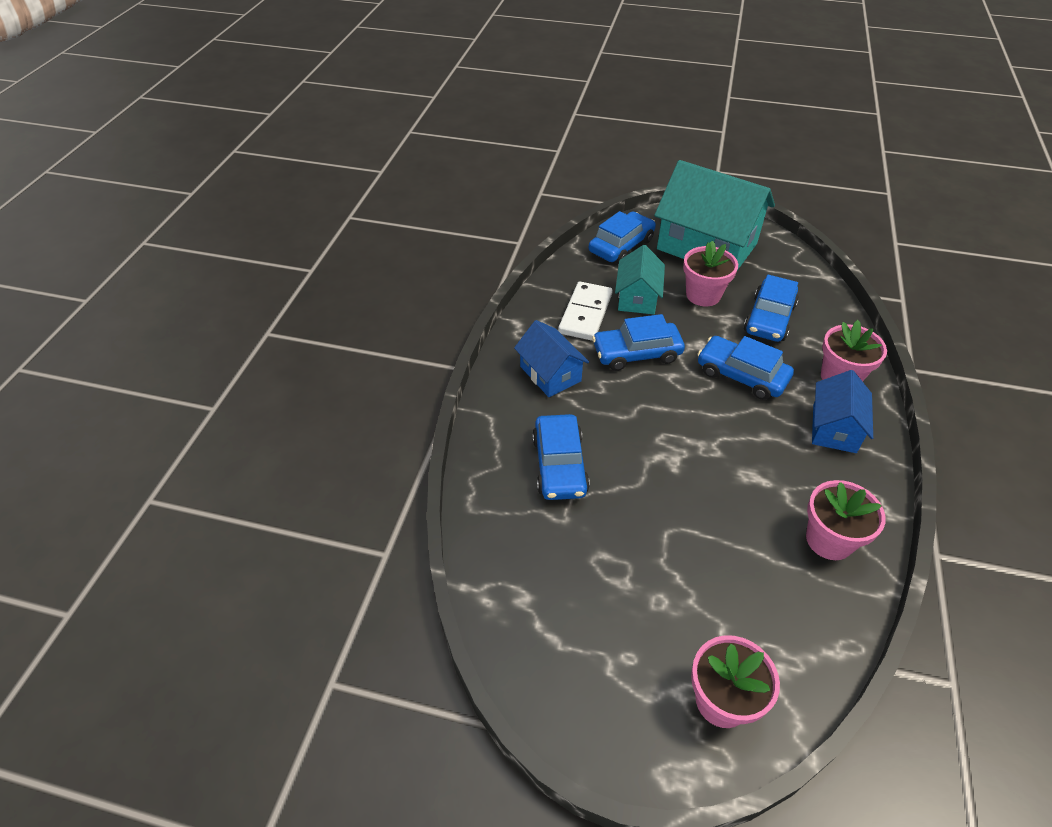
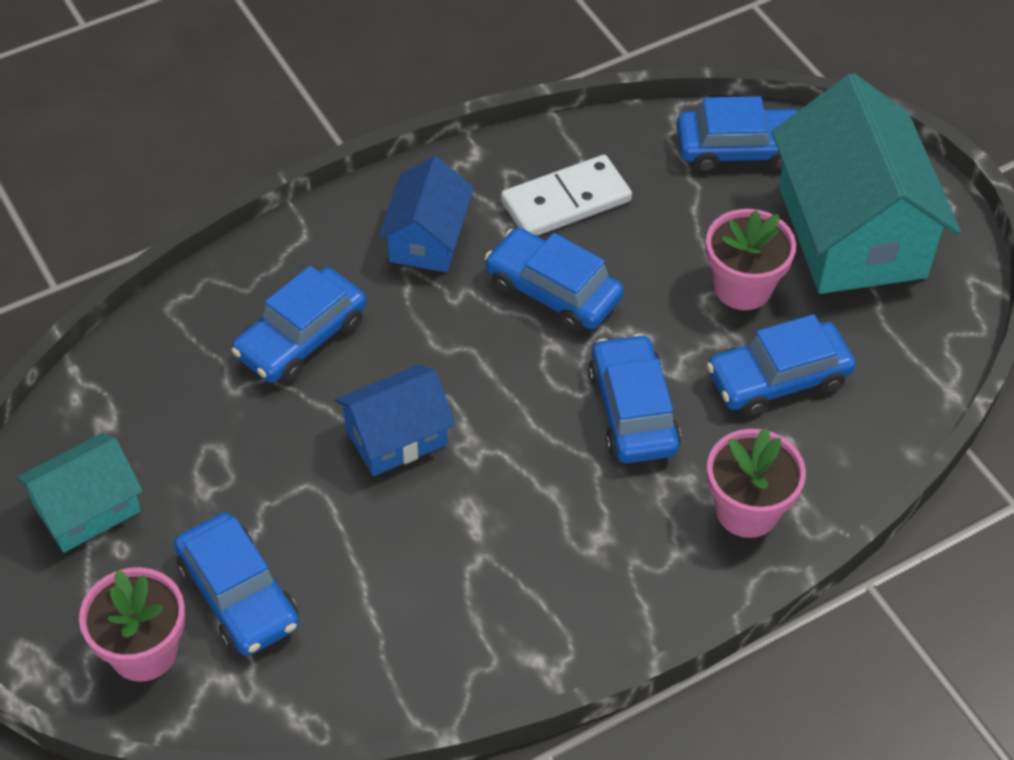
camera: 45 degrees right, 5 degrees up
(637, 297) = (656, 228): turquoise house -> turquoise house (87, 508)
(719, 619) = (238, 595): none -> blue car
(829, 540) = (449, 636): pink flower pot -> none
(834, 428) = (642, 551): blue house -> blue house (396, 437)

▶ [Work request]:
Return each of the lines exactly as they appear above, with no images.

▶ [Written solution]:
camera: 45 degrees right, 5 degrees up
(637, 297) = (656, 228): turquoise house -> turquoise house (87, 508)
(719, 619) = (238, 595): none -> blue car
(829, 540) = (449, 636): pink flower pot -> none
(834, 428) = (642, 551): blue house -> blue house (396, 437)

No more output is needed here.